[DATASET RECORDS]
-- Opening Marker --

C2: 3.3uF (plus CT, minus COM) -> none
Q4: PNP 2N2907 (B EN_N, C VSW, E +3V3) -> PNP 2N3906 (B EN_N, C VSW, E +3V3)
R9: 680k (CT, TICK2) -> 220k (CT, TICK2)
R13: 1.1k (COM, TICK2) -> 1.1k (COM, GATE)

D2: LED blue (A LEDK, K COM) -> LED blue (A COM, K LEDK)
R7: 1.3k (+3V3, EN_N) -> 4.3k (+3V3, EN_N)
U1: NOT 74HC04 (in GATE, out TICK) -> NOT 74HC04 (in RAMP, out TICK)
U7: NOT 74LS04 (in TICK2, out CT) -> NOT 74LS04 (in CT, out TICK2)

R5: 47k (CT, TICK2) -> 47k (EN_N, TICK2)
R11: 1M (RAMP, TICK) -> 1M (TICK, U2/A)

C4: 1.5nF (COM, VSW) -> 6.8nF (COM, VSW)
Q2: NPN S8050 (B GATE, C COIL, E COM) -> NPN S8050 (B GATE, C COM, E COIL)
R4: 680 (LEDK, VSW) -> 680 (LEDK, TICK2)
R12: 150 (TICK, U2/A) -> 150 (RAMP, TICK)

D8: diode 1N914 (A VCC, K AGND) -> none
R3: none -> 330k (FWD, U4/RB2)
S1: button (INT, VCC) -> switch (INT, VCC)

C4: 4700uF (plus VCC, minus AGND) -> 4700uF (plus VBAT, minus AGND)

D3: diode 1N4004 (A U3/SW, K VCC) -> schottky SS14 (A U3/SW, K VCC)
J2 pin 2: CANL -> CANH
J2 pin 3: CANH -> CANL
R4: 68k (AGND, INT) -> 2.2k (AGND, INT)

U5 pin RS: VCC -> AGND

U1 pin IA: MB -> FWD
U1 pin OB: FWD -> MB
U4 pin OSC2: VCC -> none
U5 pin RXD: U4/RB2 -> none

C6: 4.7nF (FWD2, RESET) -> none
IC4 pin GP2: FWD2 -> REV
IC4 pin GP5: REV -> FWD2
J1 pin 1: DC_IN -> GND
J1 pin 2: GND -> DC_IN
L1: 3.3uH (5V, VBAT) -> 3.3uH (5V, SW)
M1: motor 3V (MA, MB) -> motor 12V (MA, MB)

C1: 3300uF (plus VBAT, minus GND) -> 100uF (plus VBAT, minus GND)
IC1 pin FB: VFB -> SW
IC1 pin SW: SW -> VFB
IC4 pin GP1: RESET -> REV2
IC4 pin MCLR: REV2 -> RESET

-- Closing Marker --

[DESCRIPTION OF THE TASK] Above this task is a listing. Restate, word for word and with nothing added, the lines from the one with "R11: 1M (RAMP, TICK) -> 1M (TICK, U2/A)" through the one with "D8: diode 1N914 (A VCC, K AGND) -> none".

[EXERCISE SOLUTION]
R11: 1M (RAMP, TICK) -> 1M (TICK, U2/A)

C4: 1.5nF (COM, VSW) -> 6.8nF (COM, VSW)
Q2: NPN S8050 (B GATE, C COIL, E COM) -> NPN S8050 (B GATE, C COM, E COIL)
R4: 680 (LEDK, VSW) -> 680 (LEDK, TICK2)
R12: 150 (TICK, U2/A) -> 150 (RAMP, TICK)

D8: diode 1N914 (A VCC, K AGND) -> none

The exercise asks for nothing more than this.